PROMPT:
What are the lines, written out exactly, from the one containing "brown ball: 4 -> 2" to the end of the entries below? Include both ends and nothing more.

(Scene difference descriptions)
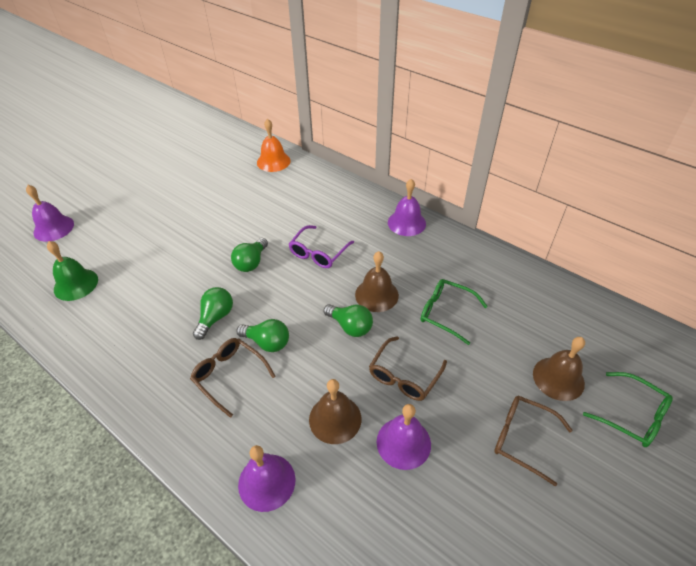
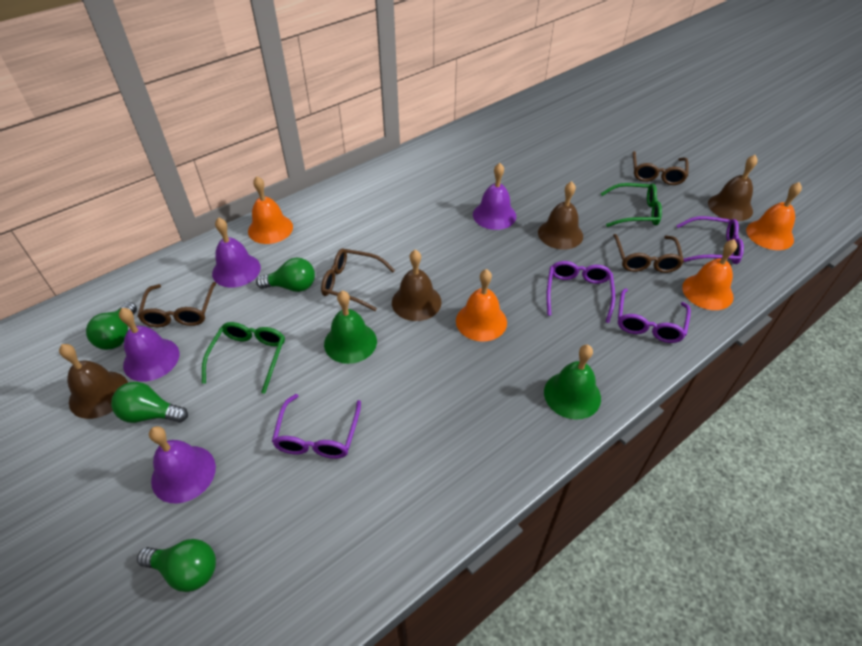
brown bell: 3 -> 4
brown glasses: 3 -> 4
green bell: 1 -> 2
orange bell: 1 -> 4
purple glasses: 1 -> 4

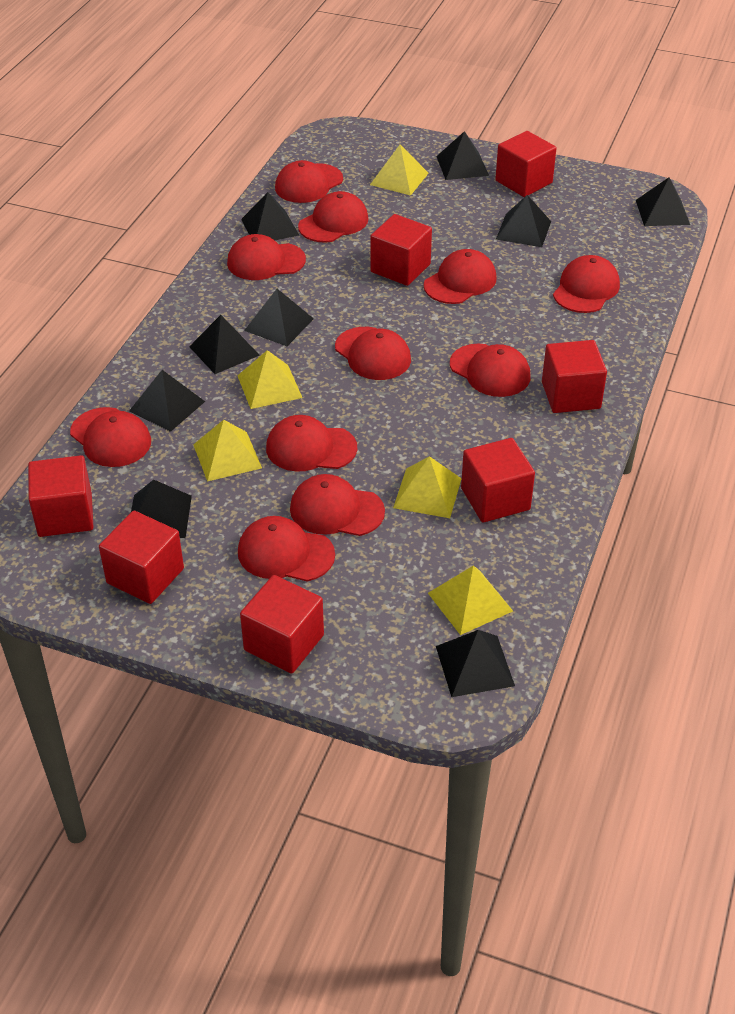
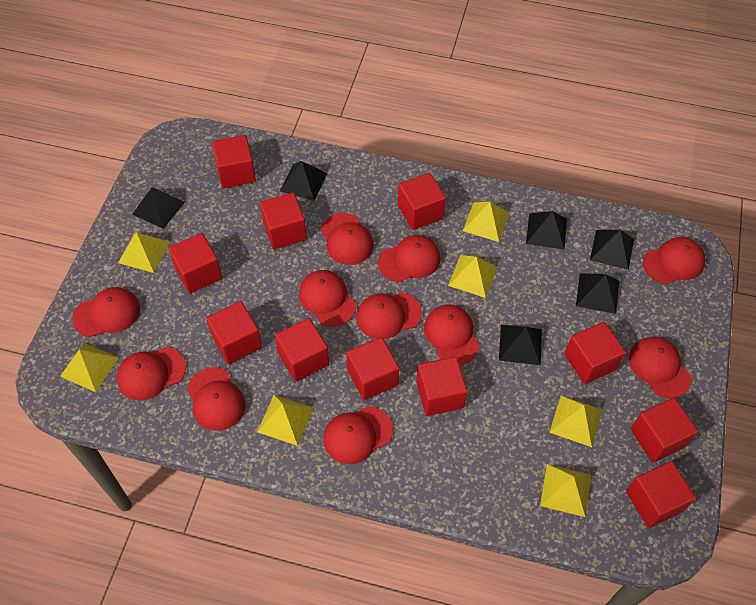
black pyramid: 9 -> 6
red cube: 7 -> 11
yellow pyramid: 5 -> 7

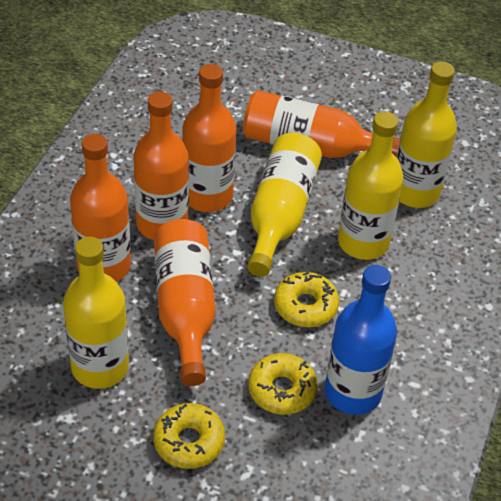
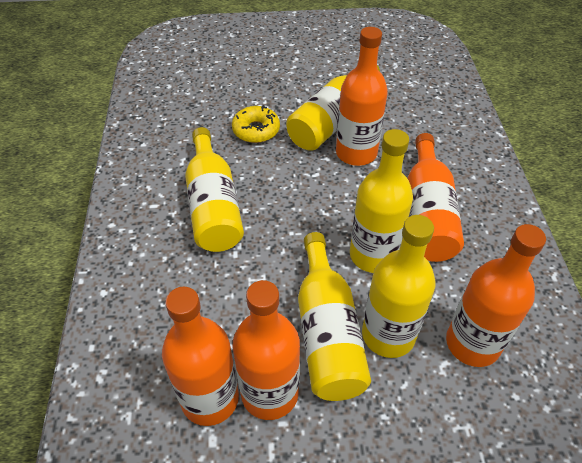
blue bottle: 1 -> 0
yellow bottle: 4 -> 5
yellow donut: 3 -> 1

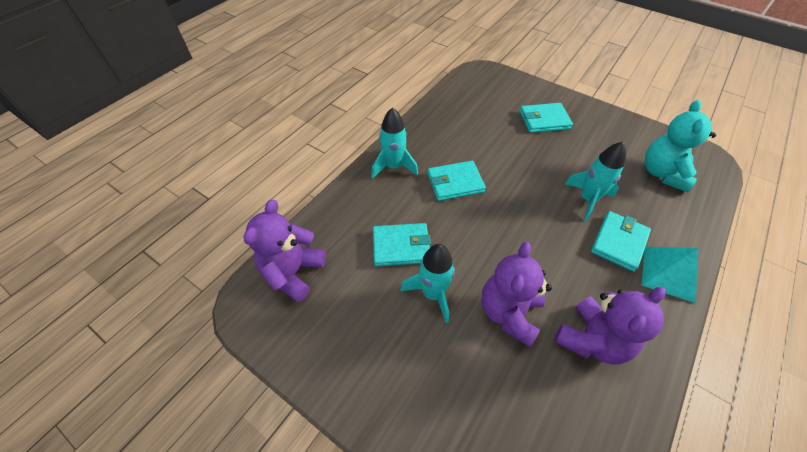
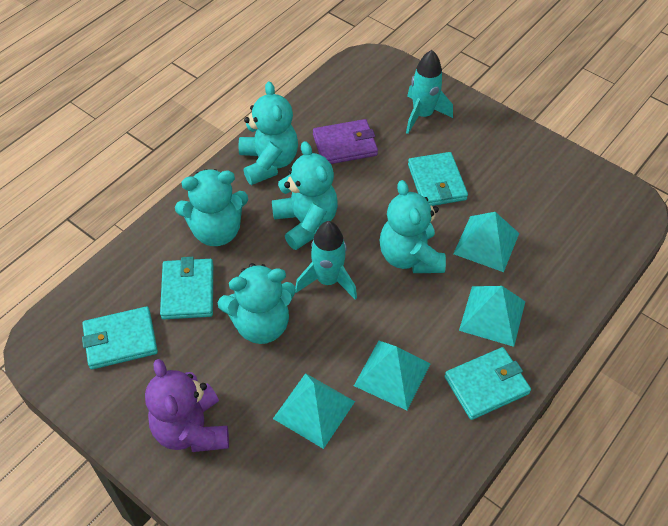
purple teddy bear: 3 -> 1
purple wallet: 0 -> 1
turquoise pyramid: 1 -> 4
turquoise rocket: 3 -> 2
turquoise teddy bear: 1 -> 5

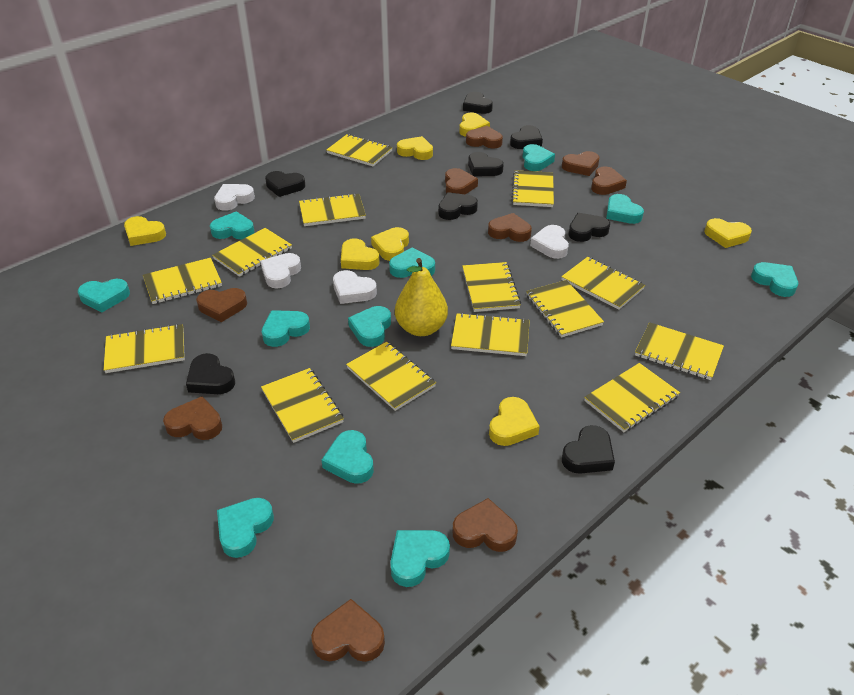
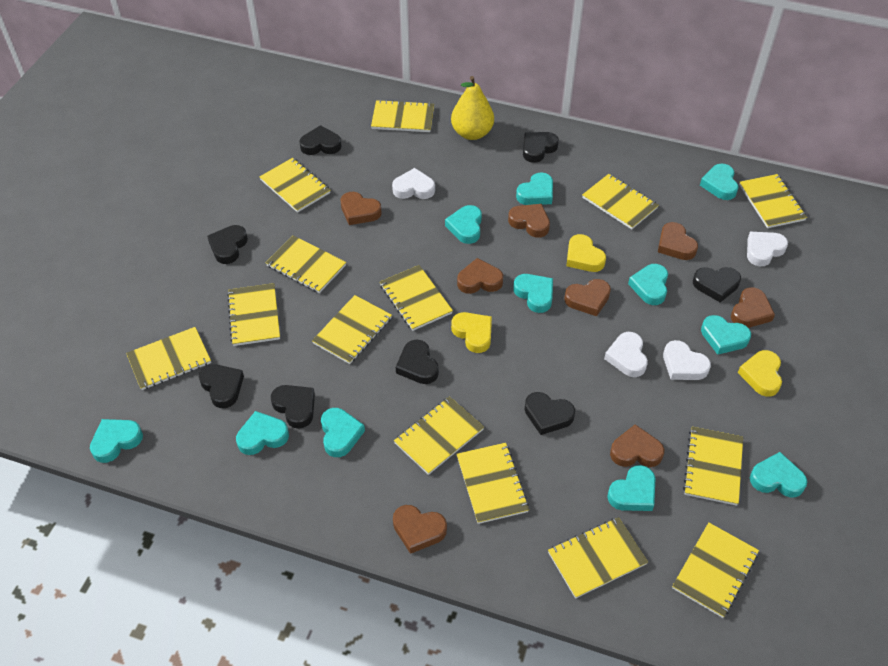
brown heart: 9 -> 8
yellow heart: 7 -> 3

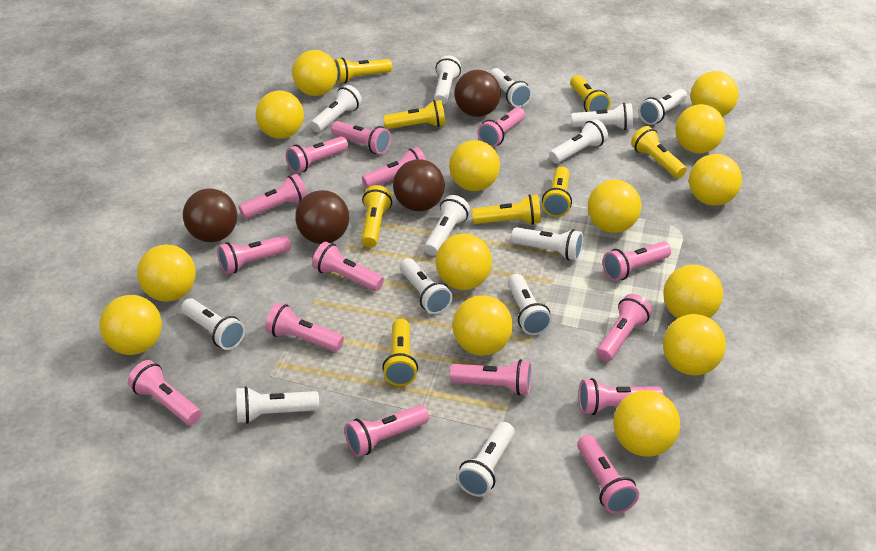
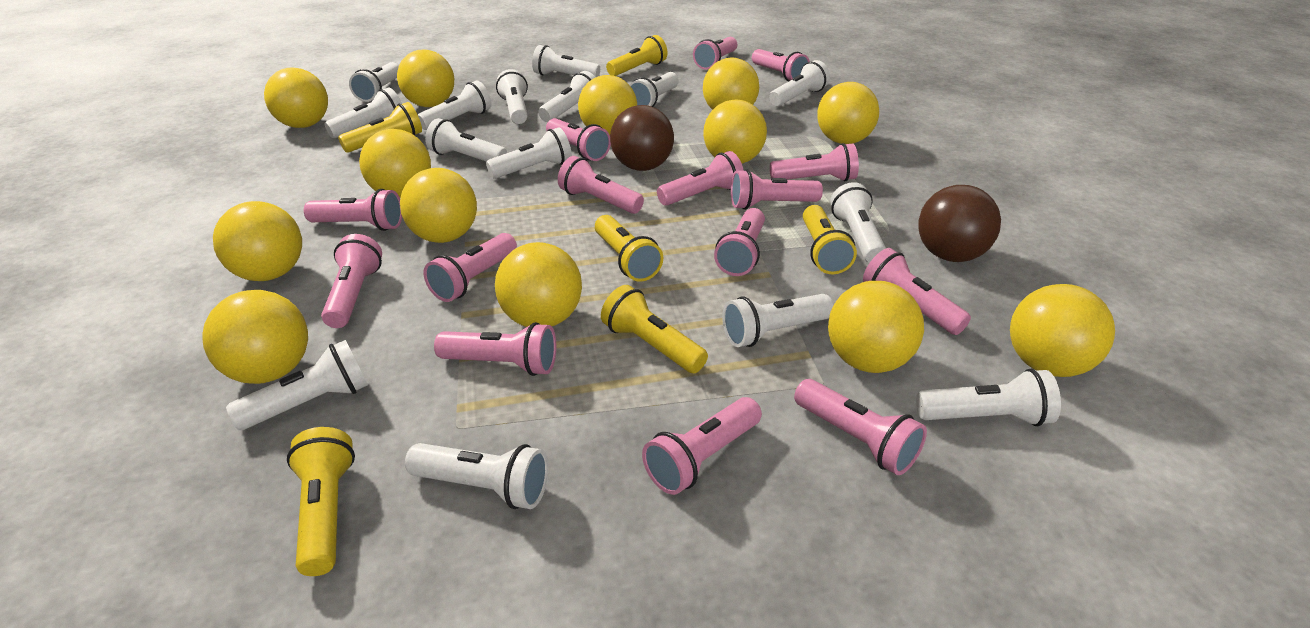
brown ball: 4 -> 2
white flashlight: 13 -> 15
yellow ball: 14 -> 13
yellow flashlight: 8 -> 6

RESPONSE:
brown ball: 4 -> 2
white flashlight: 13 -> 15
yellow ball: 14 -> 13
yellow flashlight: 8 -> 6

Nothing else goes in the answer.